Return the listing in full and exactly, but without a single picture.
┏━━
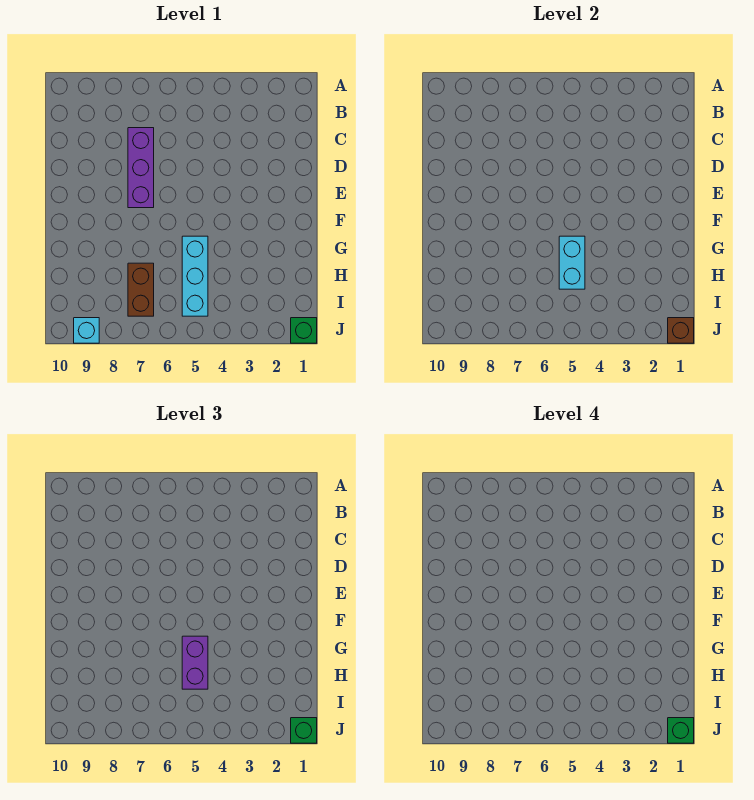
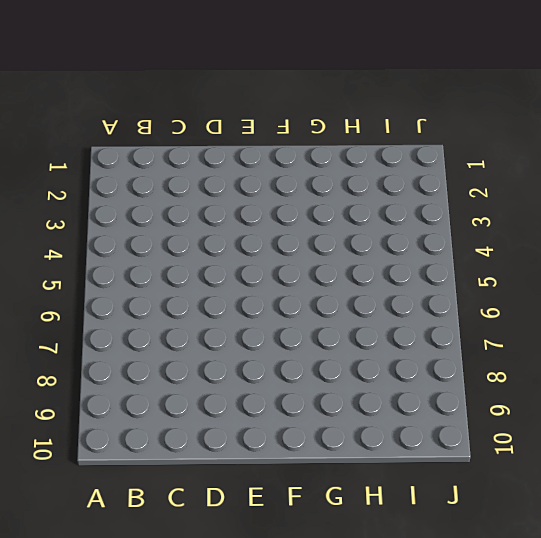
none -> purple brick C7:E7 level 1
none -> cyan brick G5:I5 level 1

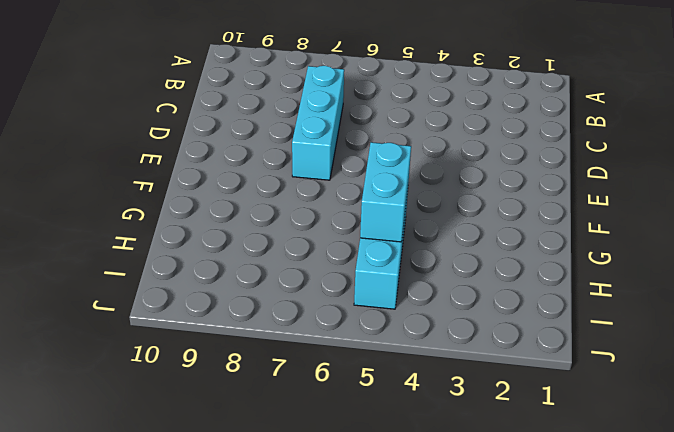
cyan brick C7:E7 level 1 -> purple brick C7:E7 level 1
none -> brown brick H7:I7 level 1
none -> green brick J1 level 1

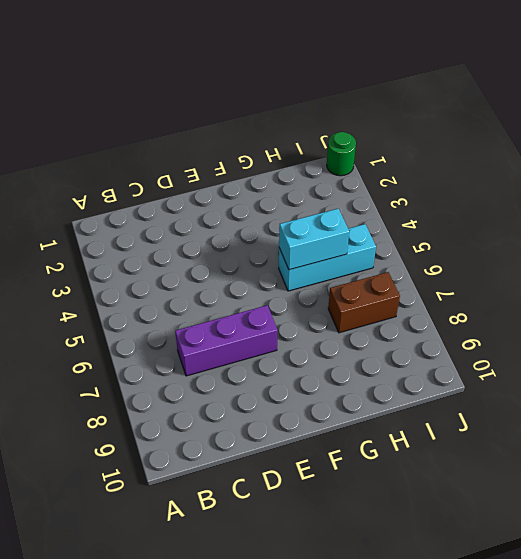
green round brick J1 level 1 -> green brick J1 level 1
none -> cyan brick J9 level 1
none -> brown brick J1 level 2

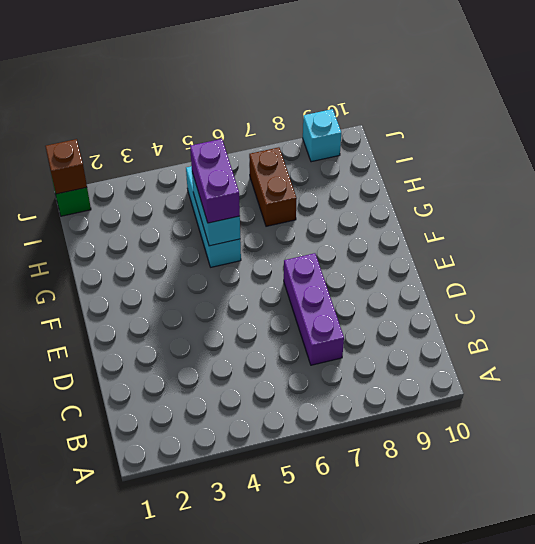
none -> green brick J1 level 3
none -> green brick J1 level 4

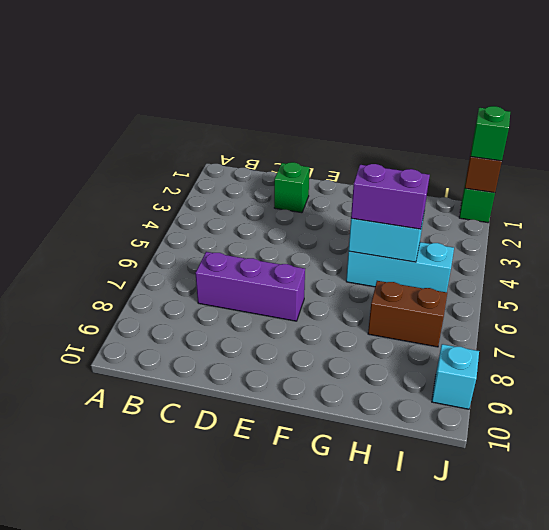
green brick D2 level 1 -> green brick J1 level 4

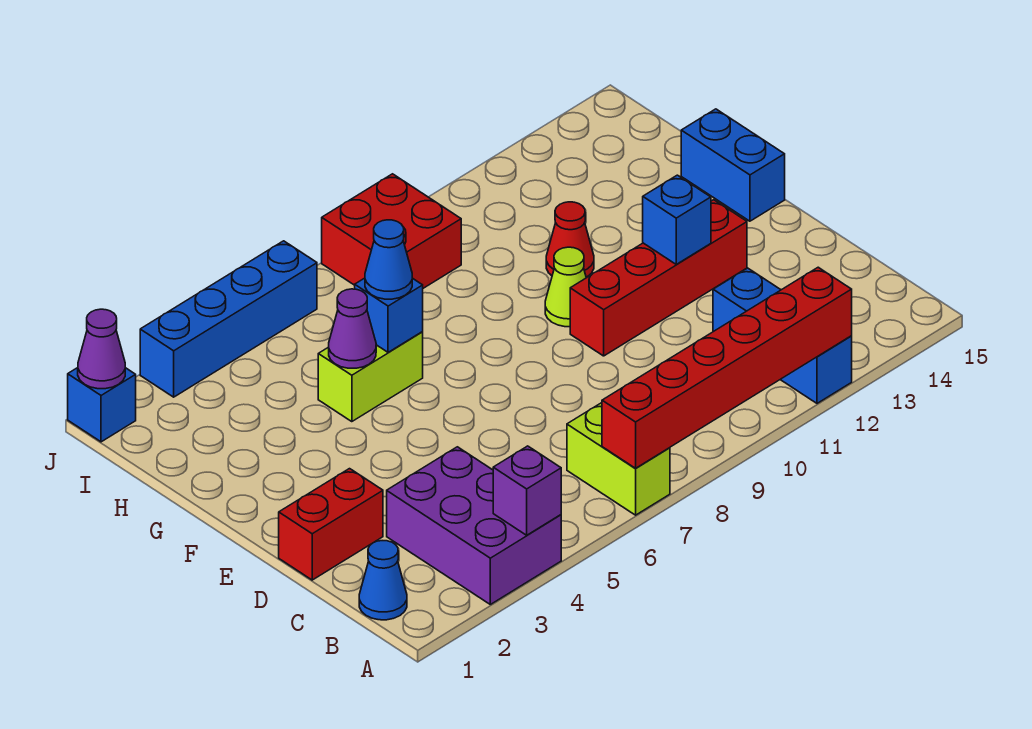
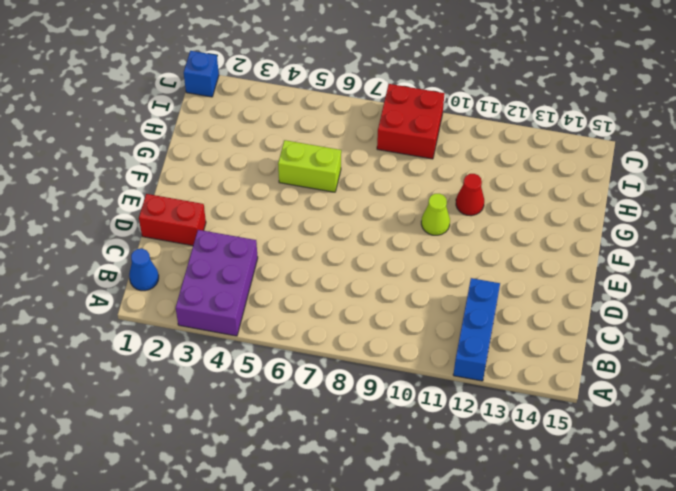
none -> lime brick A7:B7 level 1
none -> red brick E10:E13 level 1
none -> blue brick F15:G15 level 1

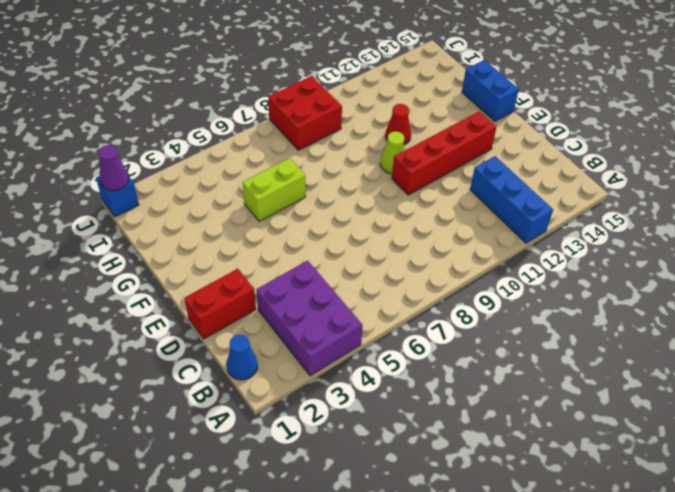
none -> lime brick A7:B7 level 1
none -> blue brick J3:J6 level 1
none -> purple brick A4 level 2

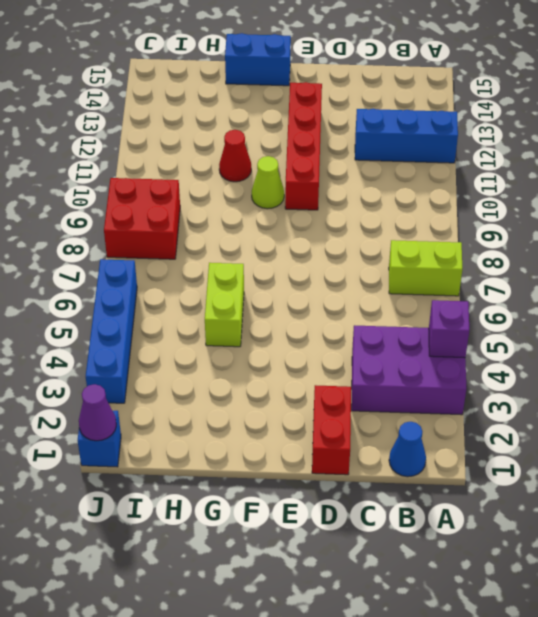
none -> red brick A7:A12 level 2
none -> blue brick E12 level 2
none -> purple cone G5 level 2

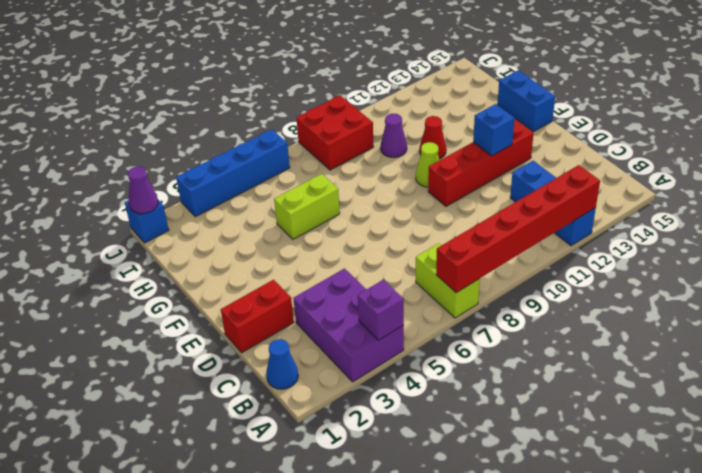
purple cone H10 level 1 -> purple cone G5 level 2
none -> blue brick G6 level 2
none -> blue cone G6 level 3

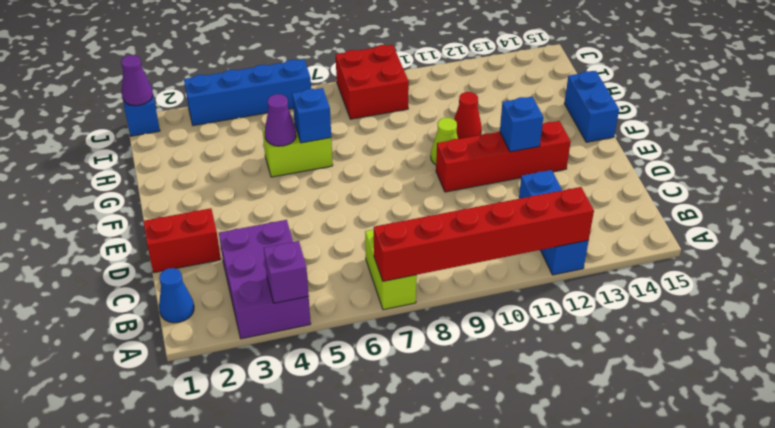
none -> blue cone G6 level 3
┗━━
### PROBLEM SOLUTION
none -> purple brick C7:E7 level 1
none -> cyan brick G5:I5 level 1

cyan brick C7:E7 level 1 -> purple brick C7:E7 level 1
none -> brown brick H7:I7 level 1
none -> green brick J1 level 1

green round brick J1 level 1 -> green brick J1 level 1
none -> cyan brick J9 level 1
none -> brown brick J1 level 2

none -> green brick J1 level 3
none -> green brick J1 level 4

green brick D2 level 1 -> green brick J1 level 4

none -> lime brick A7:B7 level 1
none -> red brick E10:E13 level 1
none -> blue brick F15:G15 level 1

none -> lime brick A7:B7 level 1
none -> blue brick J3:J6 level 1
none -> purple brick A4 level 2

none -> red brick A7:A12 level 2
none -> blue brick E12 level 2
none -> purple cone G5 level 2

purple cone H10 level 1 -> purple cone G5 level 2
none -> blue brick G6 level 2
none -> blue cone G6 level 3

none -> blue cone G6 level 3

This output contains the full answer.